WHAT YOU NEED TO DO
Every line below from the one containing "blue mouse: 2 -> 1" to the final line must be reproduced exactly, and no other line may appear in the answer.
INFORMATION PROVIDED below:
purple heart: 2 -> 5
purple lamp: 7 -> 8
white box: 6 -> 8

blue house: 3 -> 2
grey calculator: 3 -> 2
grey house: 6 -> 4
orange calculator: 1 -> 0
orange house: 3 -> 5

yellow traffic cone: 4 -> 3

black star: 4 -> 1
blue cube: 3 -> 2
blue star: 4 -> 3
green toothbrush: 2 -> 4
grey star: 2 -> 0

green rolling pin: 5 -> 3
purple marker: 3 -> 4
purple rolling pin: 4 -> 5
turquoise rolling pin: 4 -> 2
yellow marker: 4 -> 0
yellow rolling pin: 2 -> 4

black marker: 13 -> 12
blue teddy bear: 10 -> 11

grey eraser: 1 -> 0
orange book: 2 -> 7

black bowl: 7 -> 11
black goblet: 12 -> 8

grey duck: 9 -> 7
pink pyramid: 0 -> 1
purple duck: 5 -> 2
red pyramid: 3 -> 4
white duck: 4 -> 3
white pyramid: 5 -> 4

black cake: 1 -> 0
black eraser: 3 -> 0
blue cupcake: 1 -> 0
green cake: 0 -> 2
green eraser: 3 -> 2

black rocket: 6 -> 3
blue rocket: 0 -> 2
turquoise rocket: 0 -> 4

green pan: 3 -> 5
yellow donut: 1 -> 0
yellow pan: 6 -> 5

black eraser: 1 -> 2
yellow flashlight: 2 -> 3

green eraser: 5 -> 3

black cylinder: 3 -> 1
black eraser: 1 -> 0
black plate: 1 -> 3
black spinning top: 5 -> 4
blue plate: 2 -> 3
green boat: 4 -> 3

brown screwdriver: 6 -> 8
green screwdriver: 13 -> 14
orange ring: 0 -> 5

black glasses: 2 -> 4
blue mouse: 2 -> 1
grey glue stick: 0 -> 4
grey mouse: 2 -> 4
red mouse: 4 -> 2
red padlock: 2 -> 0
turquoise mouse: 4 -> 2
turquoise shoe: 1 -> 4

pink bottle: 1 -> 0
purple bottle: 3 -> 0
End of INFORMATION PROVIDED.
SOLUTION TO THIS PROBLEM
blue mouse: 2 -> 1
grey glue stick: 0 -> 4
grey mouse: 2 -> 4
red mouse: 4 -> 2
red padlock: 2 -> 0
turquoise mouse: 4 -> 2
turquoise shoe: 1 -> 4

pink bottle: 1 -> 0
purple bottle: 3 -> 0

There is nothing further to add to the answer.